**What you should do:** Within the records below, reproduce without change the lines from the line that has "JP107 pin 1: n26 -> GND" through the line that has "R105: 100k (VDD, n29) -> 18k (VDD, n29)", and only those.

** Opening Data records block **

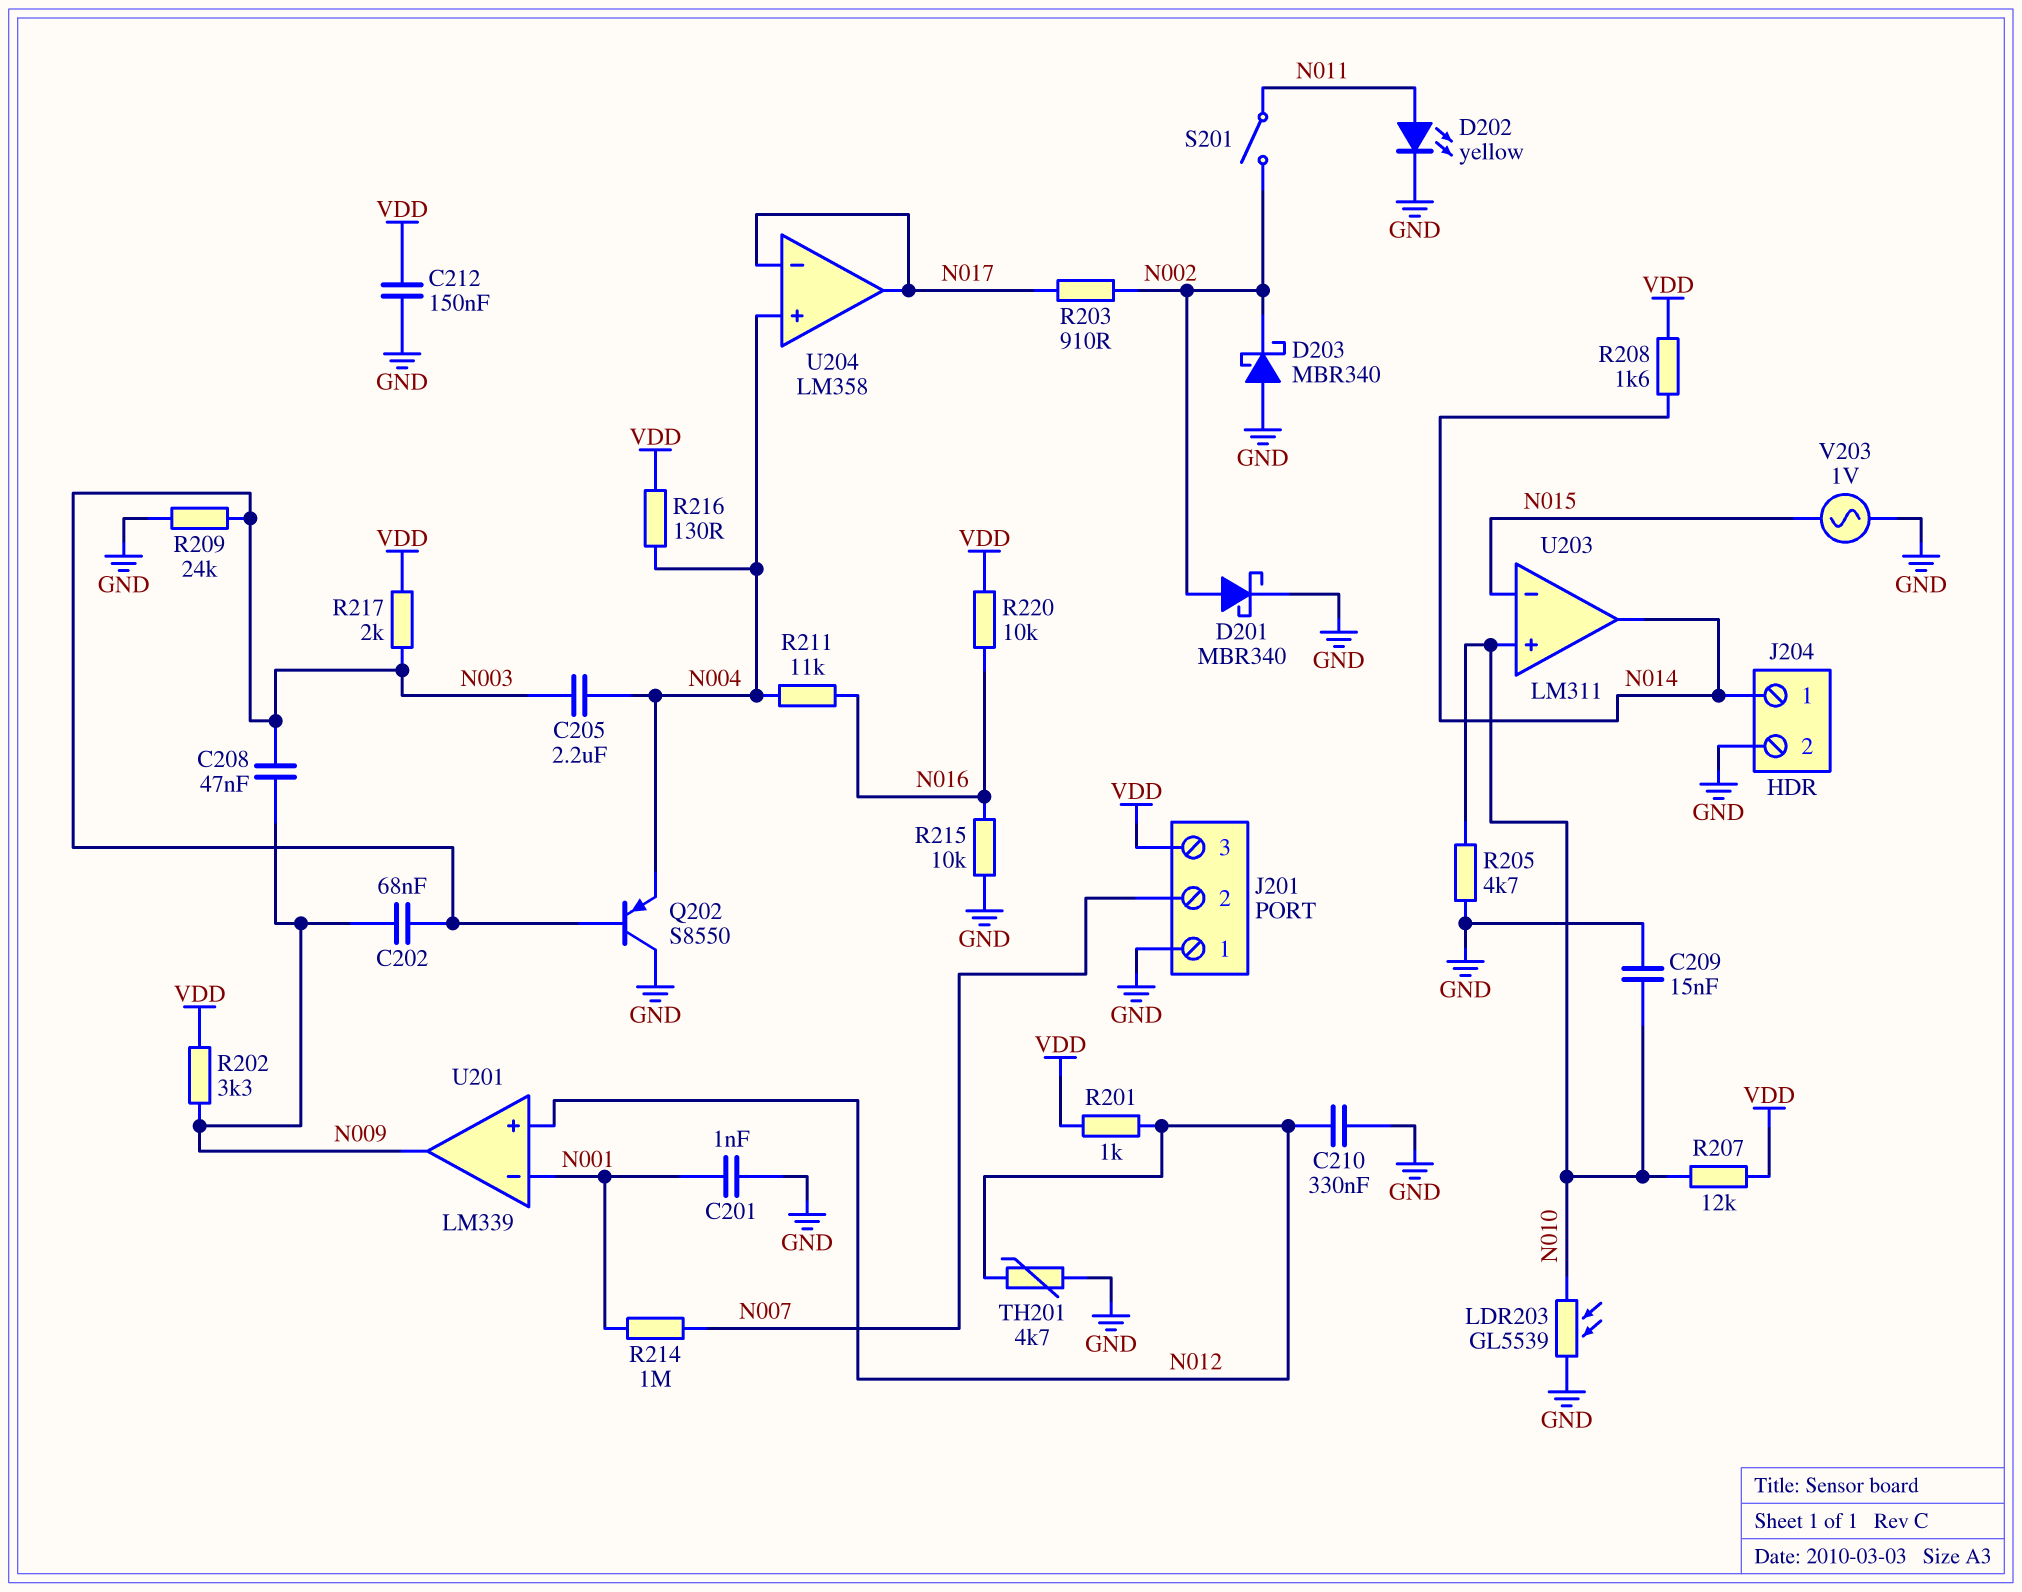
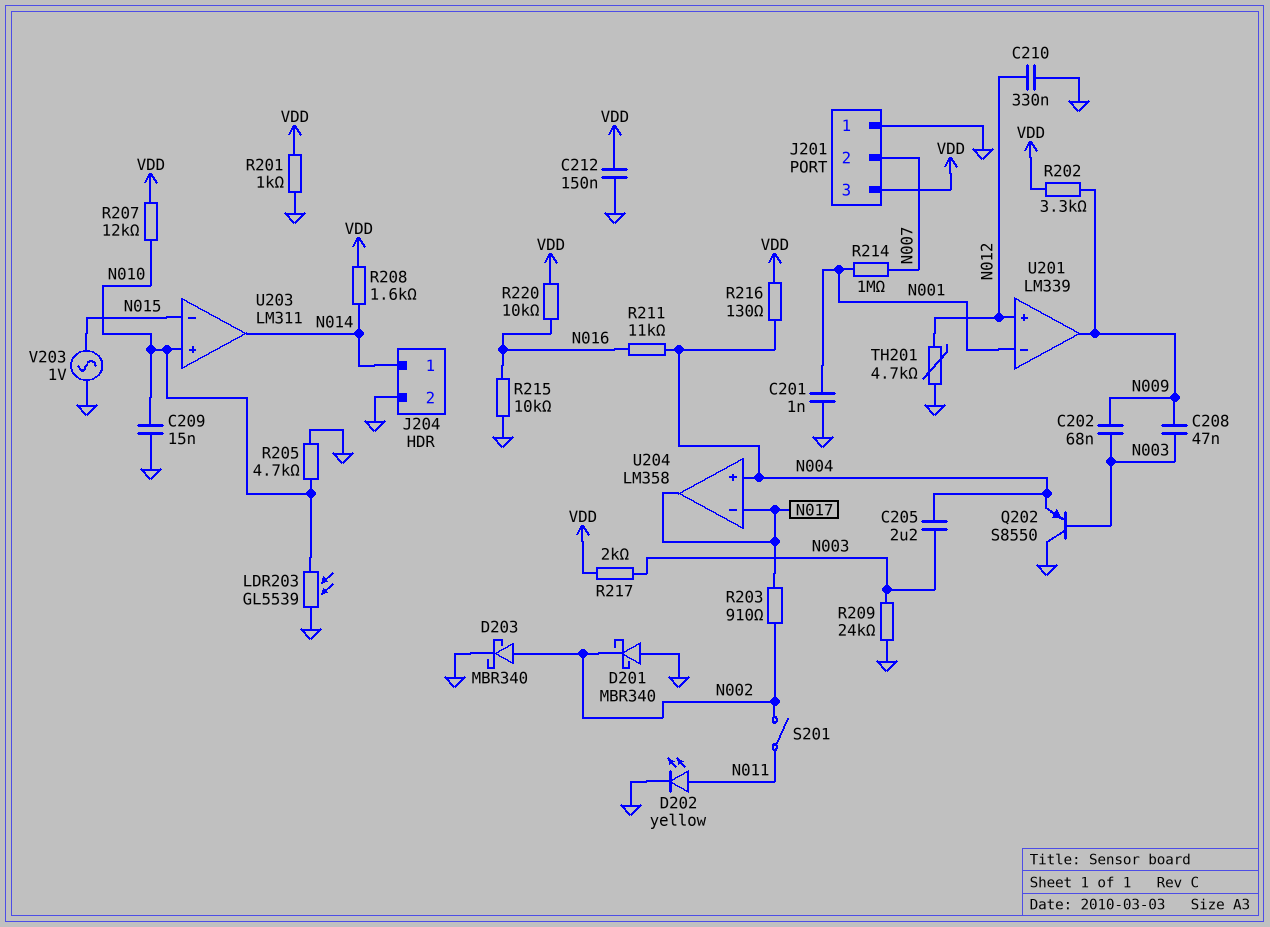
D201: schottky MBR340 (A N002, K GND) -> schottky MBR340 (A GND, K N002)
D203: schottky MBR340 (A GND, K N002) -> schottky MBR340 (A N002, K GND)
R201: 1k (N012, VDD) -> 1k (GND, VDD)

** Closing Data records block **
** Opening Data records block **

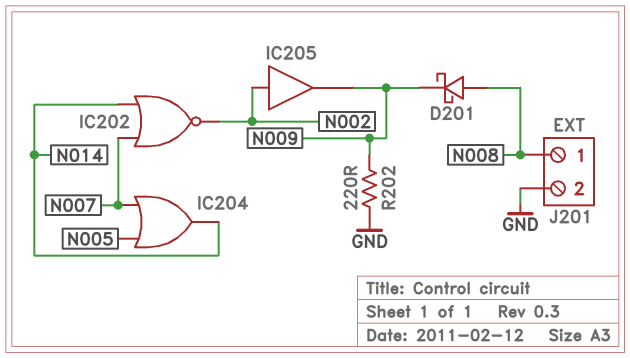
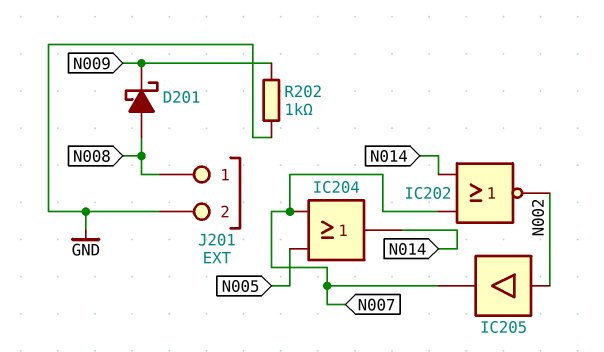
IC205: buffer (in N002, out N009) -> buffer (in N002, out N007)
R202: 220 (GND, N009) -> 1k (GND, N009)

** Closing Data records block **
** Opening Data records block **

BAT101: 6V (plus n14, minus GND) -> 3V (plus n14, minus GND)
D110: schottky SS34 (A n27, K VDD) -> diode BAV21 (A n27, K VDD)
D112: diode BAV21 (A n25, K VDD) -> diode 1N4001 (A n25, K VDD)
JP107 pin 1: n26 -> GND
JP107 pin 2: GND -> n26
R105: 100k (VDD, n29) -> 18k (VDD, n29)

** Closing Data records block **

**Solution to the exercise:**
JP107 pin 1: n26 -> GND
JP107 pin 2: GND -> n26
R105: 100k (VDD, n29) -> 18k (VDD, n29)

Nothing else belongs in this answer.